(Data items)
= = =
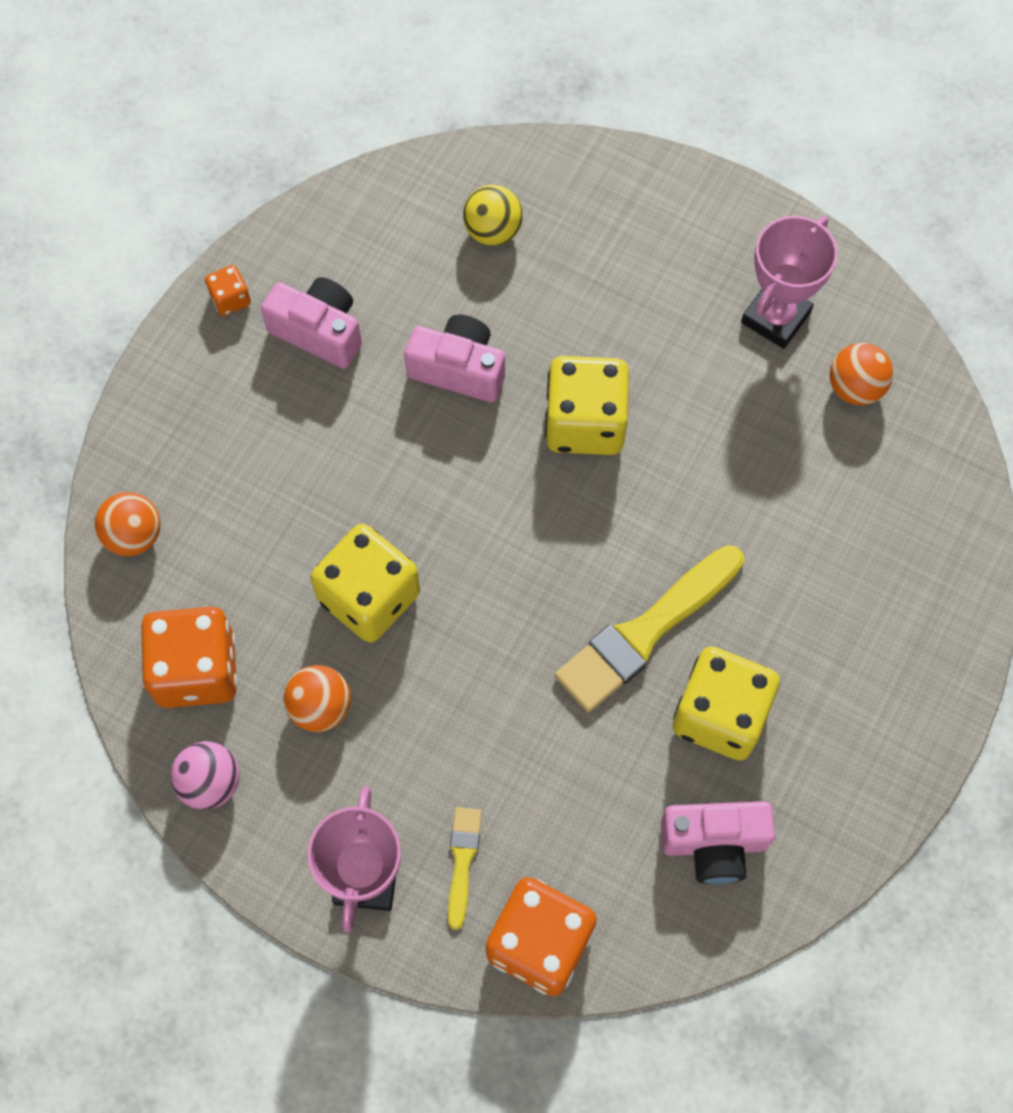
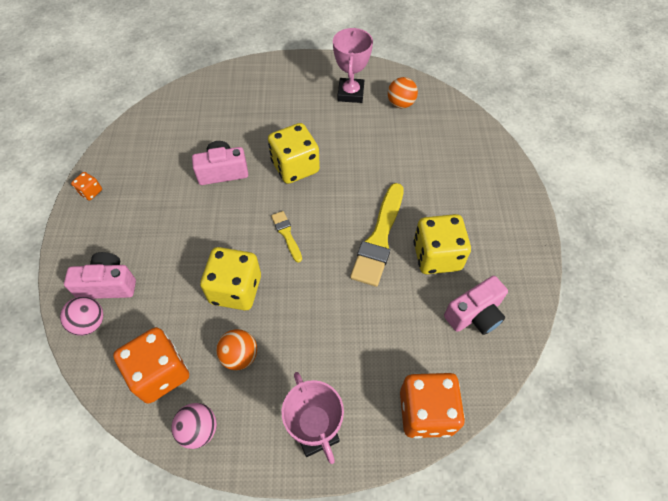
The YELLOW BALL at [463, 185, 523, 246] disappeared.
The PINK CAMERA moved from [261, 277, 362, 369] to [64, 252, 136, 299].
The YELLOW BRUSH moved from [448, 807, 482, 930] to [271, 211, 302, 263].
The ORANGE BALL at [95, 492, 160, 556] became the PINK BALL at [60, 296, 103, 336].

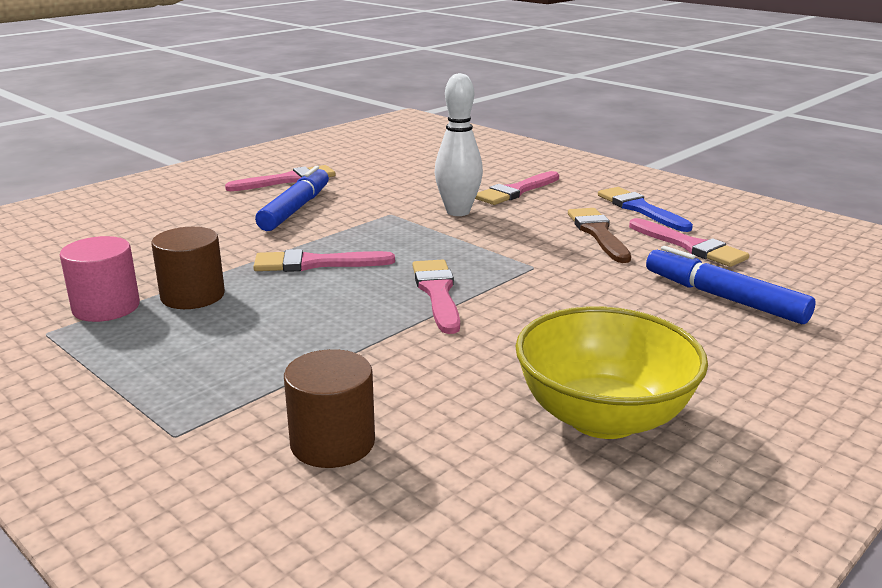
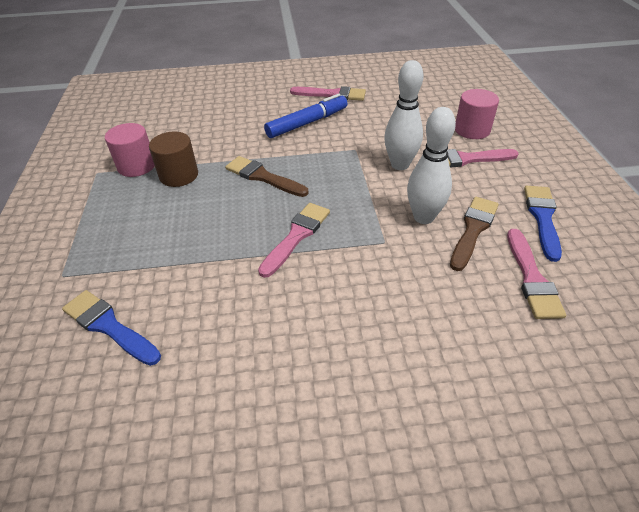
The YELLOW BOWL at [515, 306, 708, 439] disappeared.
The BLUE MARKER at [646, 246, 816, 324] disappeared.
The WHITE BOWLING PIN at [407, 107, 456, 224] appeared.
The PINK CYLINDER at [455, 89, 499, 139] appeared.
The BROWN CYLINDER at [284, 349, 375, 468] was replaced by the BLUE BRUSH at [62, 290, 161, 366].
The PINK BRUSH at [253, 249, 395, 272] became the BROWN BRUSH at [225, 156, 309, 197].

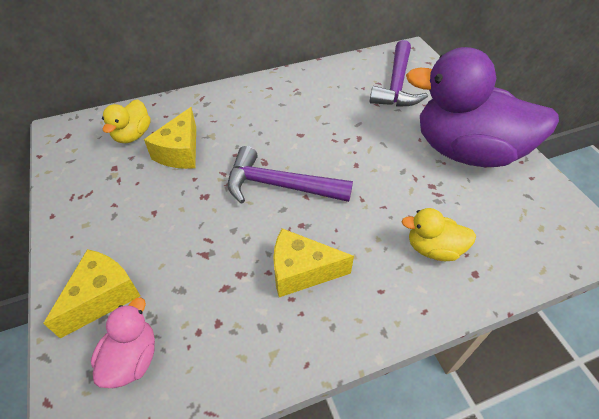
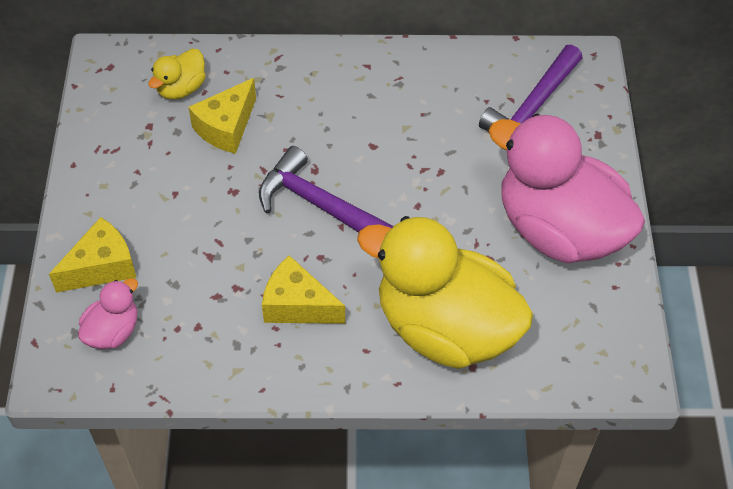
The PURPLE DUCK at [406, 47, 559, 167] became the PINK DUCK at [488, 114, 645, 263].
The YELLOW DUCK at [401, 208, 476, 261] changed to 2.31 times the size.

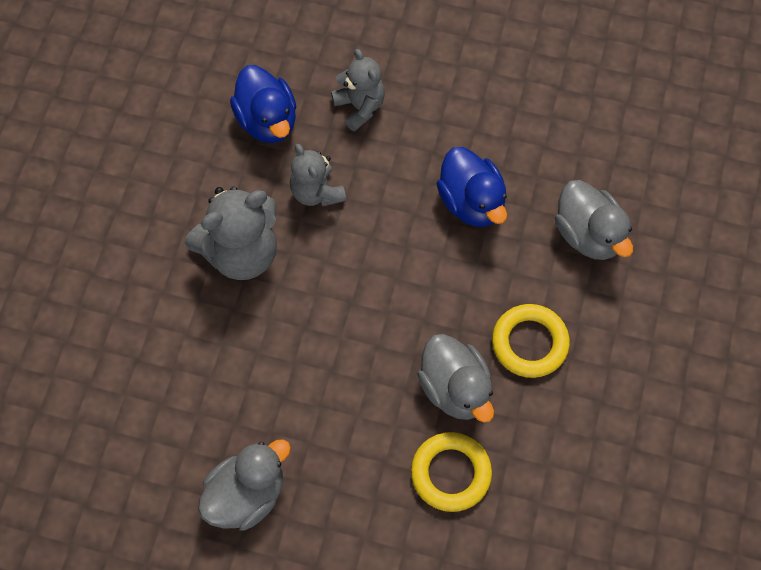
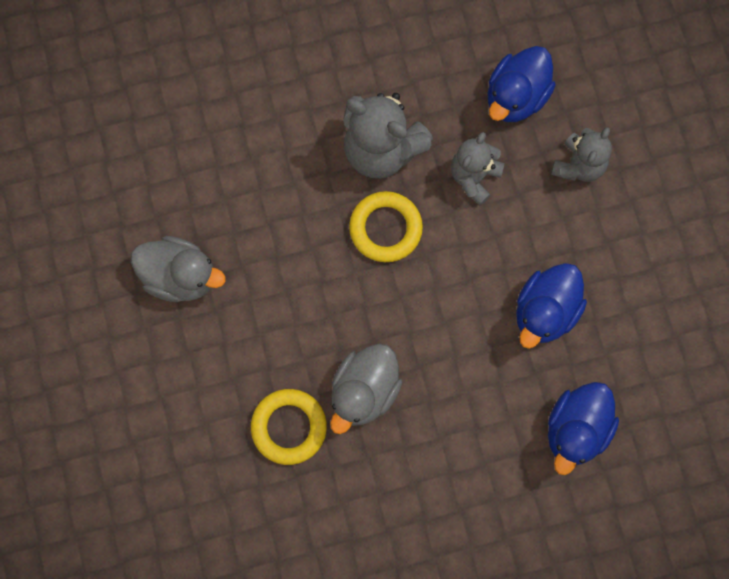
The YELLOW RING moved from [492, 304, 570, 378] to [349, 191, 423, 262].
The GREY DUCK at [555, 180, 633, 260] became the BLUE DUCK at [548, 382, 619, 475].

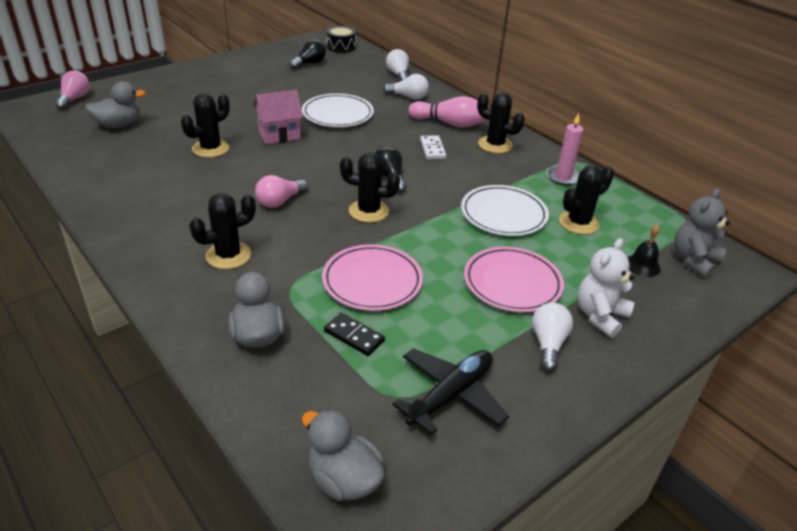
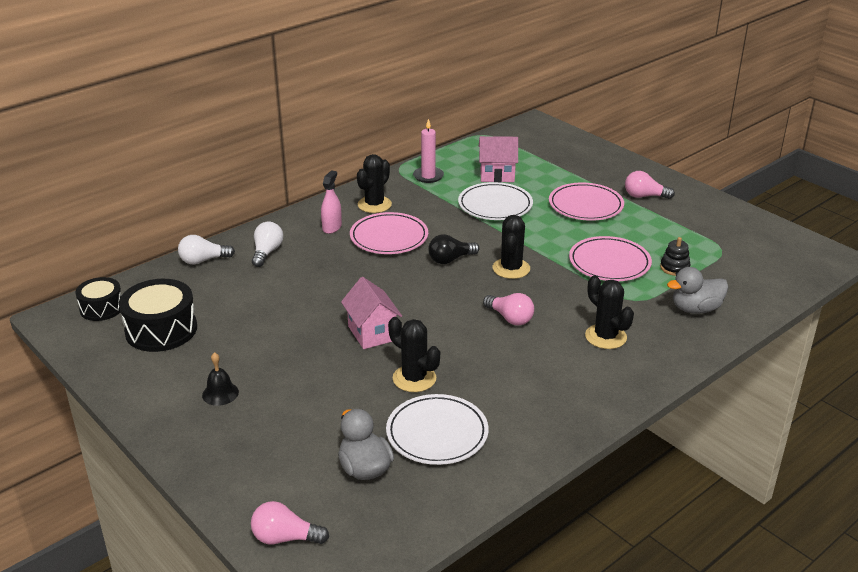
The GREY DUCK at [302, 409, 385, 501] disappeared.
The BLACK PLANE at [393, 348, 509, 436] disappeared.
The WHITE TEDDY BEAR at [577, 238, 635, 338] disappeared.
The GREY TEDDY BEAR at [674, 189, 730, 278] disappeared.
The WHITE PLATE moved from [302, 93, 374, 127] to [386, 394, 489, 465].
The BLACK BELL moved from [627, 224, 661, 277] to [202, 352, 239, 406].
The BLACK LIGHT BULB at [289, 39, 326, 69] was replaced by the BLACK DRUM at [119, 279, 197, 352].
The BLACK DOMINO at [324, 313, 385, 356] was replaced by the BLACK STACKING TOY at [660, 237, 690, 276].
The PINK BOWLING PIN at [409, 96, 490, 128] was replaced by the PINK SPRAY BOTTLE at [321, 170, 342, 234].
The WHITE DOMINO at [420, 135, 446, 159] was replaced by the PINK PLATE at [350, 212, 428, 254].
The BLACK CACTUS at [559, 165, 614, 235] was replaced by the PINK HOUSE at [479, 136, 518, 182].
The WHITE LIGHT BULB at [532, 302, 573, 372] became the PINK LIGHT BULB at [625, 171, 675, 199].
= = =
Task statement. Return the data verbatim, leaving out the pictures it holds.

Task result.
The YELLOW BALL at [463, 185, 523, 246] disappeared.
The PINK CAMERA moved from [261, 277, 362, 369] to [64, 252, 136, 299].
The YELLOW BRUSH moved from [448, 807, 482, 930] to [271, 211, 302, 263].
The ORANGE BALL at [95, 492, 160, 556] became the PINK BALL at [60, 296, 103, 336].

The YELLOW BOWL at [515, 306, 708, 439] disappeared.
The BLUE MARKER at [646, 246, 816, 324] disappeared.
The WHITE BOWLING PIN at [407, 107, 456, 224] appeared.
The PINK CYLINDER at [455, 89, 499, 139] appeared.
The BROWN CYLINDER at [284, 349, 375, 468] was replaced by the BLUE BRUSH at [62, 290, 161, 366].
The PINK BRUSH at [253, 249, 395, 272] became the BROWN BRUSH at [225, 156, 309, 197].

The PURPLE DUCK at [406, 47, 559, 167] became the PINK DUCK at [488, 114, 645, 263].
The YELLOW DUCK at [401, 208, 476, 261] changed to 2.31 times the size.

The YELLOW RING moved from [492, 304, 570, 378] to [349, 191, 423, 262].
The GREY DUCK at [555, 180, 633, 260] became the BLUE DUCK at [548, 382, 619, 475].

The GREY DUCK at [302, 409, 385, 501] disappeared.
The BLACK PLANE at [393, 348, 509, 436] disappeared.
The WHITE TEDDY BEAR at [577, 238, 635, 338] disappeared.
The GREY TEDDY BEAR at [674, 189, 730, 278] disappeared.
The WHITE PLATE moved from [302, 93, 374, 127] to [386, 394, 489, 465].
The BLACK BELL moved from [627, 224, 661, 277] to [202, 352, 239, 406].
The BLACK LIGHT BULB at [289, 39, 326, 69] was replaced by the BLACK DRUM at [119, 279, 197, 352].
The BLACK DOMINO at [324, 313, 385, 356] was replaced by the BLACK STACKING TOY at [660, 237, 690, 276].
The PINK BOWLING PIN at [409, 96, 490, 128] was replaced by the PINK SPRAY BOTTLE at [321, 170, 342, 234].
The WHITE DOMINO at [420, 135, 446, 159] was replaced by the PINK PLATE at [350, 212, 428, 254].
The BLACK CACTUS at [559, 165, 614, 235] was replaced by the PINK HOUSE at [479, 136, 518, 182].
The WHITE LIGHT BULB at [532, 302, 573, 372] became the PINK LIGHT BULB at [625, 171, 675, 199].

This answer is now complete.